- Problem details:
Output begins at the line with "gray square: (229, 17) -> (247, 69), moved" and ends at the last line of the records below. Copy each line in that span exactly, and leave out pictures.

[[ Material for this exercise, beginning ]]

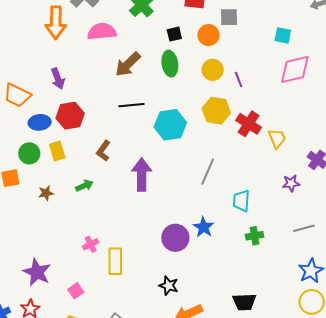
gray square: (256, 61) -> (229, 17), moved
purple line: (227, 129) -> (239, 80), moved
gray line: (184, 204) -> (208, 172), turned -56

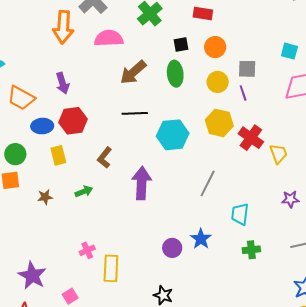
gray square: (229, 17) -> (247, 69), moved
green circle: (29, 153) -> (15, 154), moved
purple circle: (175, 238) -> (172, 248), size x0.7

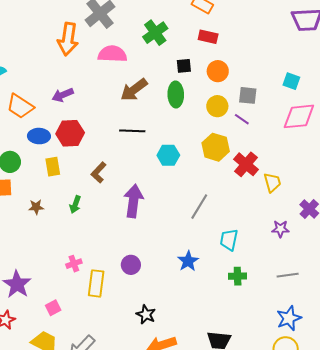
purple arrow: (63, 83) -> (63, 95), turned 80
purple line: (243, 93) -> (242, 119), turned -42
cyan hexagon: (173, 135) -> (168, 155), size x0.7
green arrow: (84, 191) -> (75, 205), turned 126
purple circle: (172, 248) -> (131, 265), moved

[[ Material for this exercise, end ]]

- Solution for this problem:
gray square: (229, 17) -> (247, 69), moved
green circle: (29, 153) -> (15, 154), moved
purple circle: (175, 238) -> (172, 248), size x0.7

purple arrow: (63, 83) -> (63, 95), turned 80
purple line: (243, 93) -> (242, 119), turned -42
cyan hexagon: (173, 135) -> (168, 155), size x0.7
green arrow: (84, 191) -> (75, 205), turned 126
purple circle: (172, 248) -> (131, 265), moved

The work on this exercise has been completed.